Work request – The answer is the data below, repeated exactly, with no pictures included.

[Start of Attachment]

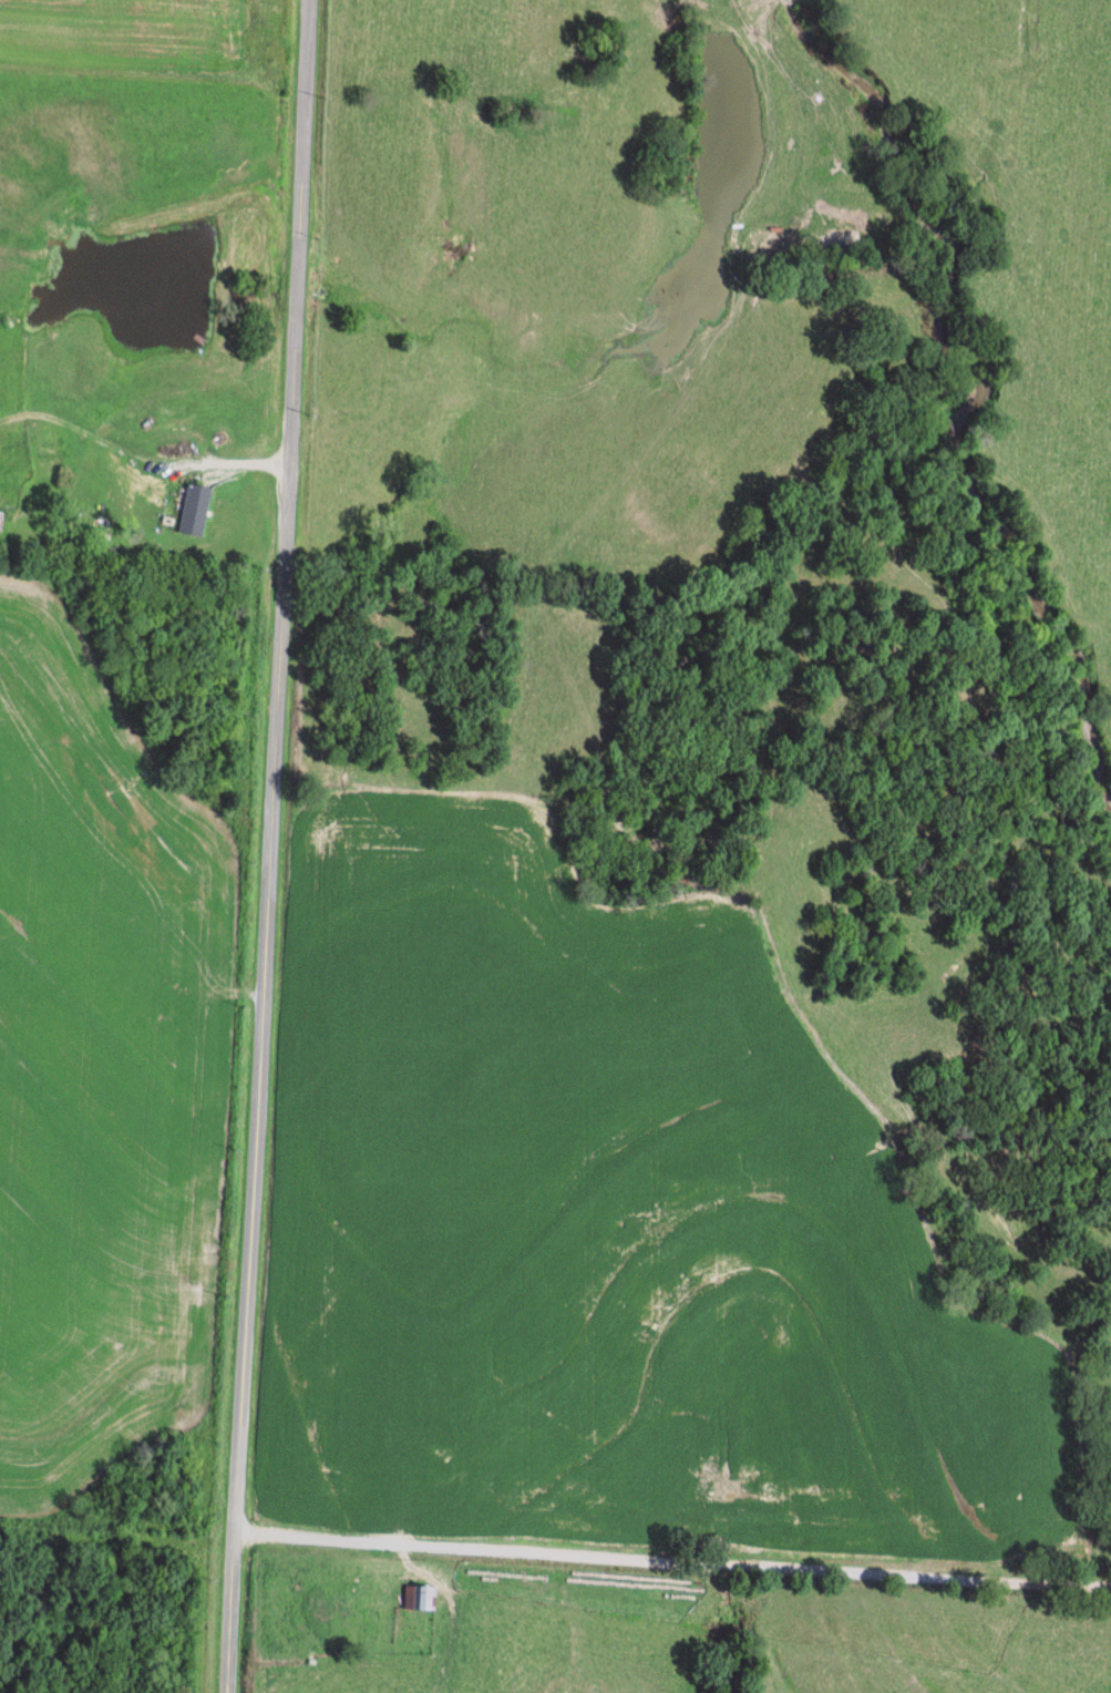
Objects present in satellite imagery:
building: (184, 438)
road: (256, 456)
building: (122, 501)
road: (165, 528)
road: (274, 846)
road: (672, 1559)
building: (415, 1598)
building: (298, 1680)

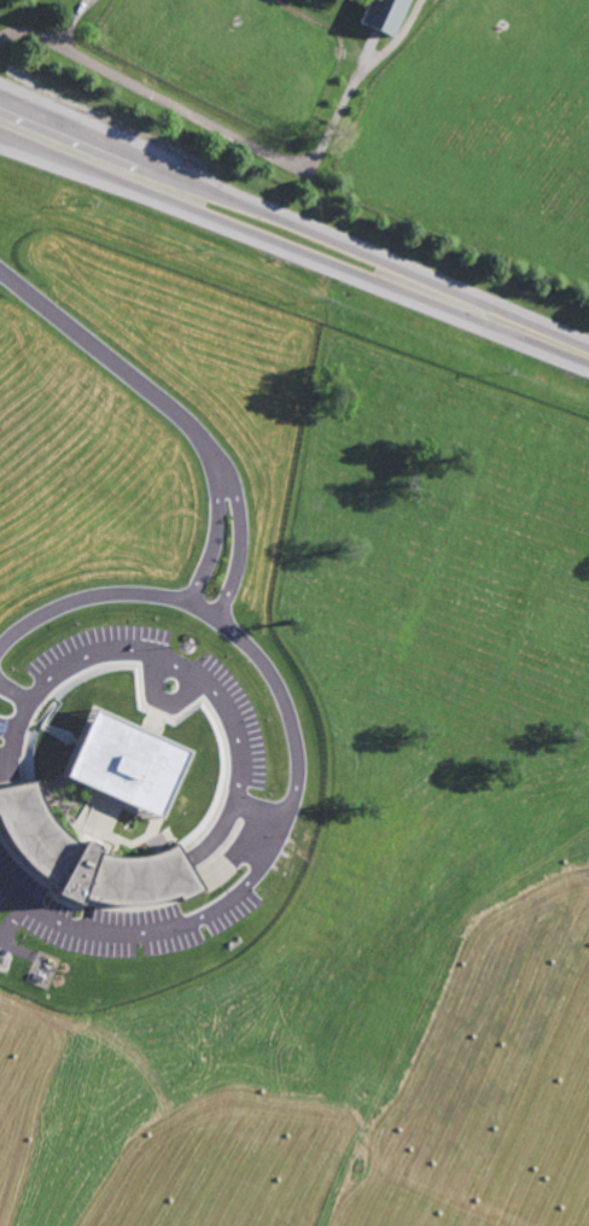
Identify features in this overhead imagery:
building: (383, 15)
road: (245, 140)
road: (293, 225)
road: (294, 254)
road: (101, 355)
road: (205, 449)
road: (184, 667)
building: (123, 762)
road: (295, 765)
building: (85, 860)
crop: (377, 865)
building: (37, 977)

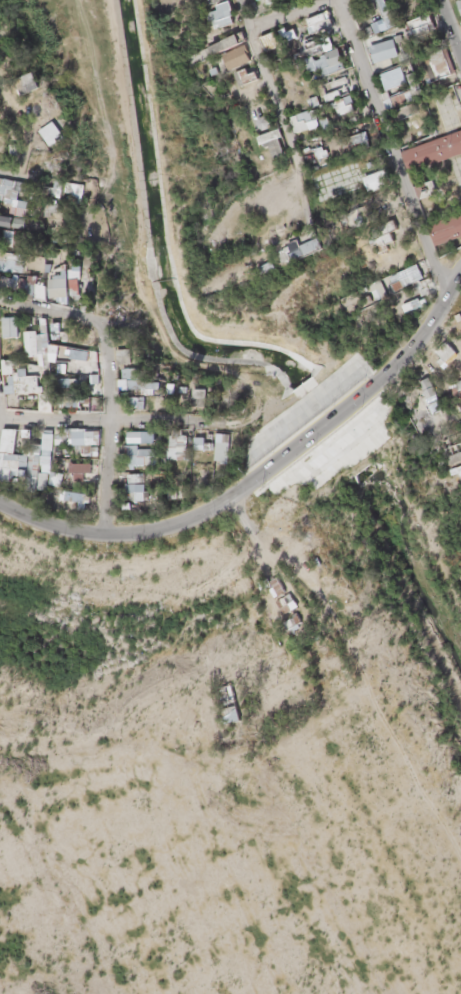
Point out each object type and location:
road: (243, 13)
road: (289, 13)
road: (450, 27)
road: (282, 121)
road: (392, 147)
road: (12, 180)
road: (43, 310)
building: (25, 378)
road: (115, 421)
road: (106, 428)
road: (260, 474)

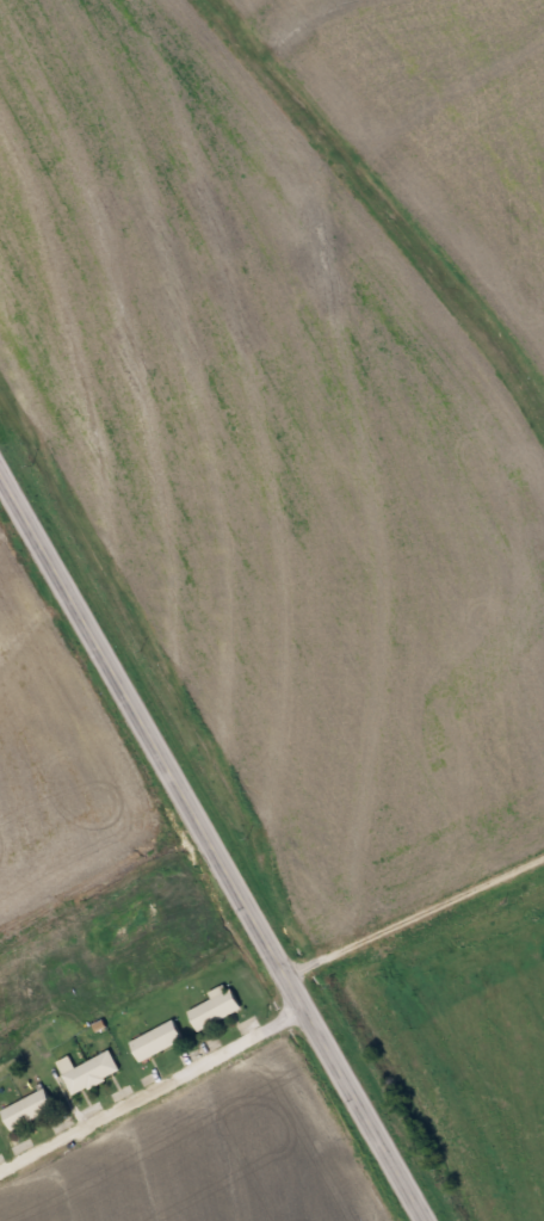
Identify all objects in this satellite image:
crop: (299, 399)
crop: (58, 747)
road: (213, 848)
road: (414, 915)
building: (216, 1009)
building: (158, 1040)
building: (90, 1072)
road: (153, 1090)
building: (29, 1109)

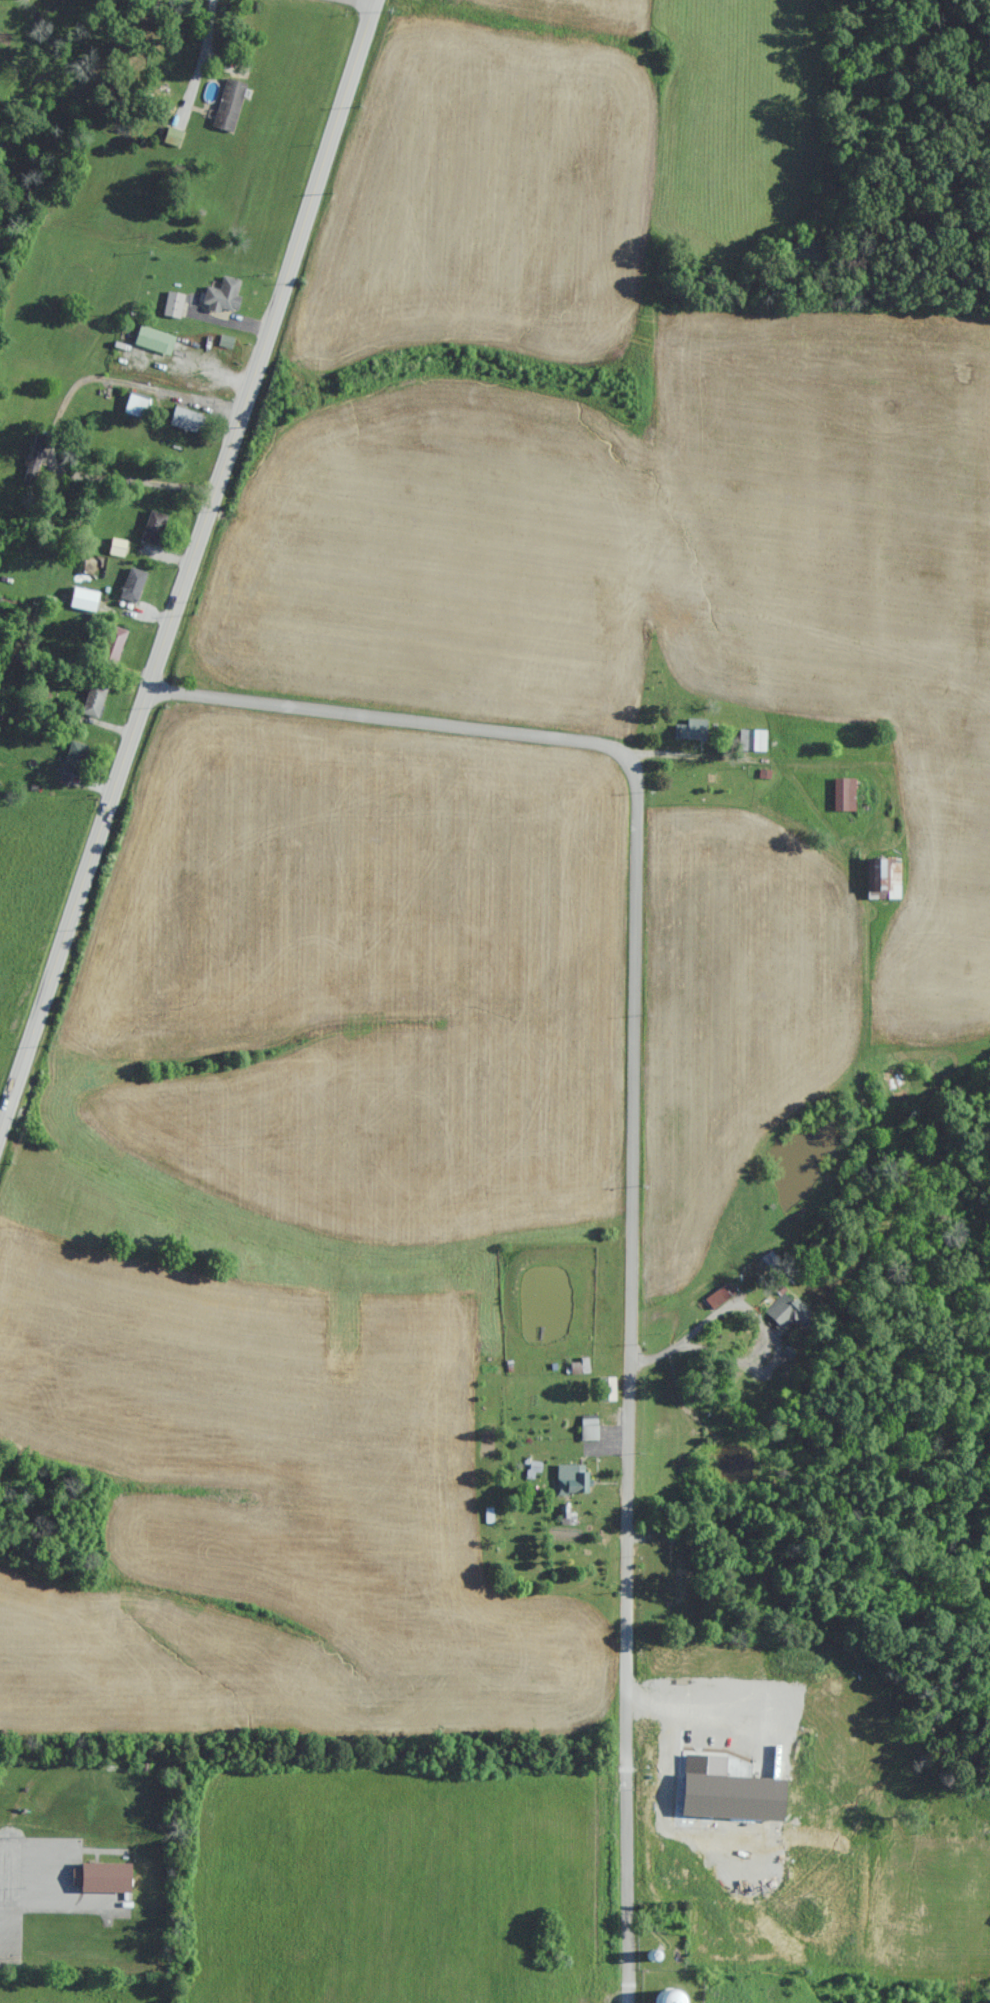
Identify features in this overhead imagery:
road: (362, 2)
building: (228, 104)
building: (172, 137)
building: (222, 297)
building: (172, 306)
building: (154, 342)
building: (134, 408)
building: (184, 421)
building: (30, 471)
building: (153, 529)
road: (189, 565)
building: (132, 586)
building: (83, 601)
building: (110, 649)
building: (93, 702)
building: (691, 731)
building: (751, 741)
building: (73, 759)
building: (843, 795)
building: (882, 878)
road: (633, 1137)
building: (719, 1297)
building: (787, 1315)
building: (578, 1367)
building: (606, 1390)
building: (588, 1428)
building: (571, 1480)
building: (679, 1584)
building: (669, 1997)

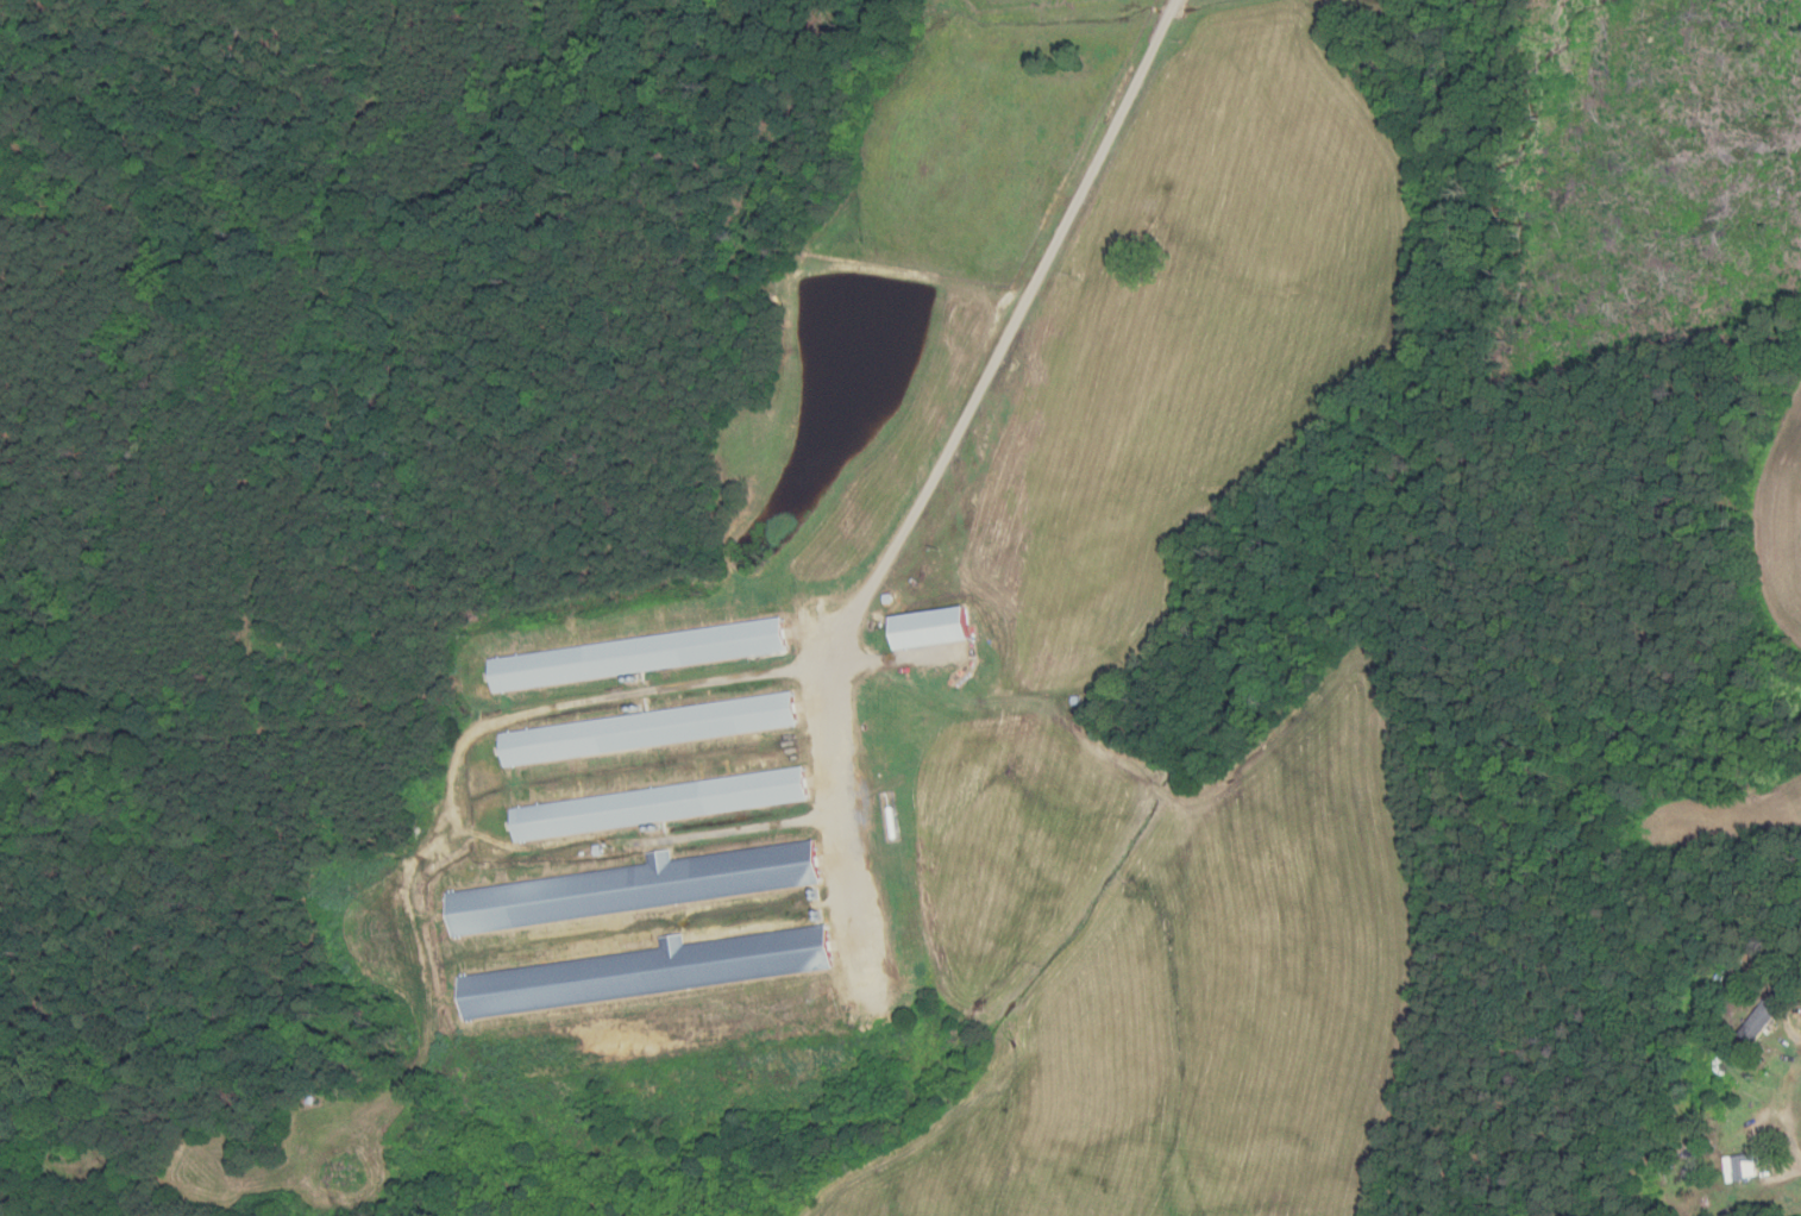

[End of Attachment]

Written answer –
Objects present in satellite imagery:
building: (184, 438)
road: (256, 456)
building: (122, 501)
road: (165, 528)
road: (274, 846)
road: (672, 1559)
building: (415, 1598)
building: (298, 1680)

Identify features in this overhead imagery:
building: (383, 15)
road: (245, 140)
road: (293, 225)
road: (294, 254)
road: (101, 355)
road: (205, 449)
road: (184, 667)
building: (123, 762)
road: (295, 765)
building: (85, 860)
crop: (377, 865)
building: (37, 977)

Point out each object type and location:
road: (243, 13)
road: (289, 13)
road: (450, 27)
road: (282, 121)
road: (392, 147)
road: (12, 180)
road: (43, 310)
building: (25, 378)
road: (115, 421)
road: (106, 428)
road: (260, 474)

Identify all objects in this satellite image:
crop: (299, 399)
crop: (58, 747)
road: (213, 848)
road: (414, 915)
building: (216, 1009)
building: (158, 1040)
building: (90, 1072)
road: (153, 1090)
building: (29, 1109)

Identify features in this overhead imagery:
road: (362, 2)
building: (228, 104)
building: (172, 137)
building: (222, 297)
building: (172, 306)
building: (154, 342)
building: (134, 408)
building: (184, 421)
building: (30, 471)
building: (153, 529)
road: (189, 565)
building: (132, 586)
building: (83, 601)
building: (110, 649)
building: (93, 702)
building: (691, 731)
building: (751, 741)
building: (73, 759)
building: (843, 795)
building: (882, 878)
road: (633, 1137)
building: (719, 1297)
building: (787, 1315)
building: (578, 1367)
building: (606, 1390)
building: (588, 1428)
building: (571, 1480)
building: (679, 1584)
building: (669, 1997)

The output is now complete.